» EXERCISE BRIEF: Please identify each line in the records below that contains the word "right" and copy those lines out. Match case exactly.

» RECORD EXCERPTS:
-- Begin --

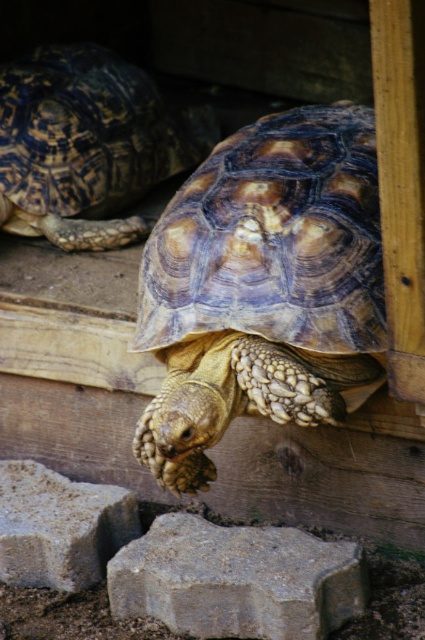
You are a zookeeper who needs to place a new feeding dish on the gray textured stone at lower left. Can you confirm if the shiny brown tortoise at upper left is blocking the area where you want to place it?

The shiny brown tortoise at upper left is above the gray textured stone at lower left, so it is blocking the area where you want to place the feeding dish.

You are standing in front of a wooden enclosure with two tortoises. You notice a point marked at coordinates (87, 145). What is located at that point?

The point at (87, 145) is occupied by the shiny brown tortoise at upper left.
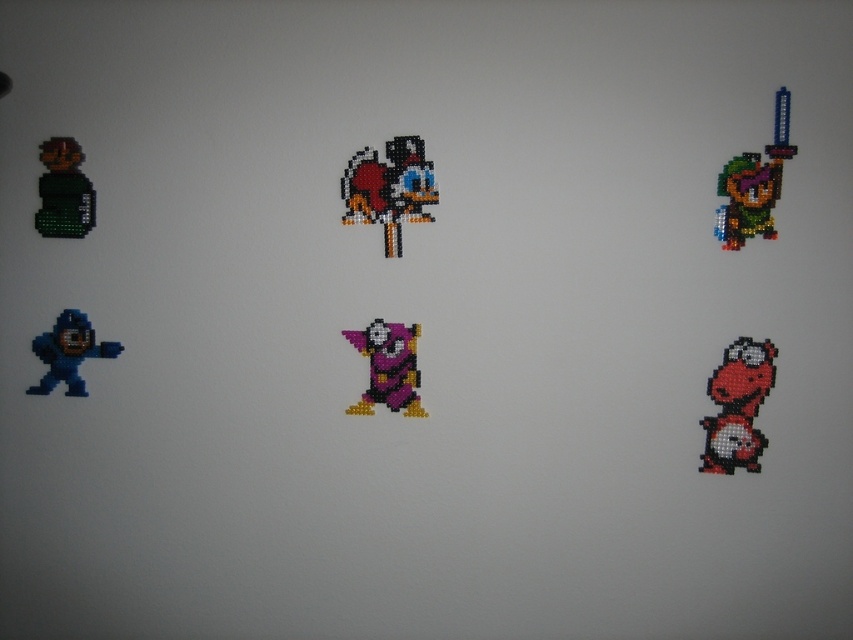
Question: Can you confirm if pixelated yellow duck at center is bigger than purple matte jester at center?

Choices:
 (A) yes
 (B) no

Answer: (A)

Question: Does multicolored beaded figure at upper right lie behind matte green figure at upper left?

Choices:
 (A) no
 (B) yes

Answer: (A)

Question: Which of the following is the farthest from the observer?

Choices:
 (A) blue matte astronaut at lower left
 (B) matte red dog at lower right
 (C) purple matte jester at center

Answer: (A)

Question: Which point is farther from the camera taking this photo?

Choices:
 (A) (74, 161)
 (B) (727, 445)
 (C) (68, 392)

Answer: (C)

Question: Estimate the real-world distances between objects in this image. Which object is farther from the pixelated yellow duck at center?

Choices:
 (A) matte red dog at lower right
 (B) multicolored beaded figure at upper right
 (C) matte green figure at upper left

Answer: (A)

Question: Is multicolored beaded figure at upper right positioned before purple matte jester at center?

Choices:
 (A) yes
 (B) no

Answer: (A)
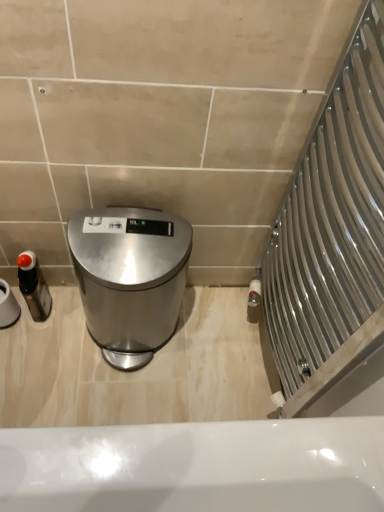
Find the location of a particular element. vacant region above satin silver trash can at center (from a real-world perspective) is located at coordinates (130, 238).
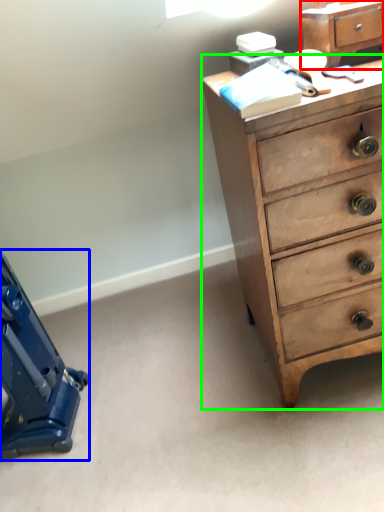
Question: Which object is the farthest from file cabinet (highlighted by a red box)? Choose among these: equipment (highlighted by a blue box) or chest of drawers (highlighted by a green box).

Choices:
 (A) equipment
 (B) chest of drawers

Answer: (A)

-- End --

» REPLY:
Question: Does multicolored beaded figure at upper right lie behind matte green figure at upper left?
 (B) matte red dog at lower right
 (A) matte red dog at lower right
 (B) multicolored beaded figure at upper right
Question: Is multicolored beaded figure at upper right positioned before purple matte jester at center?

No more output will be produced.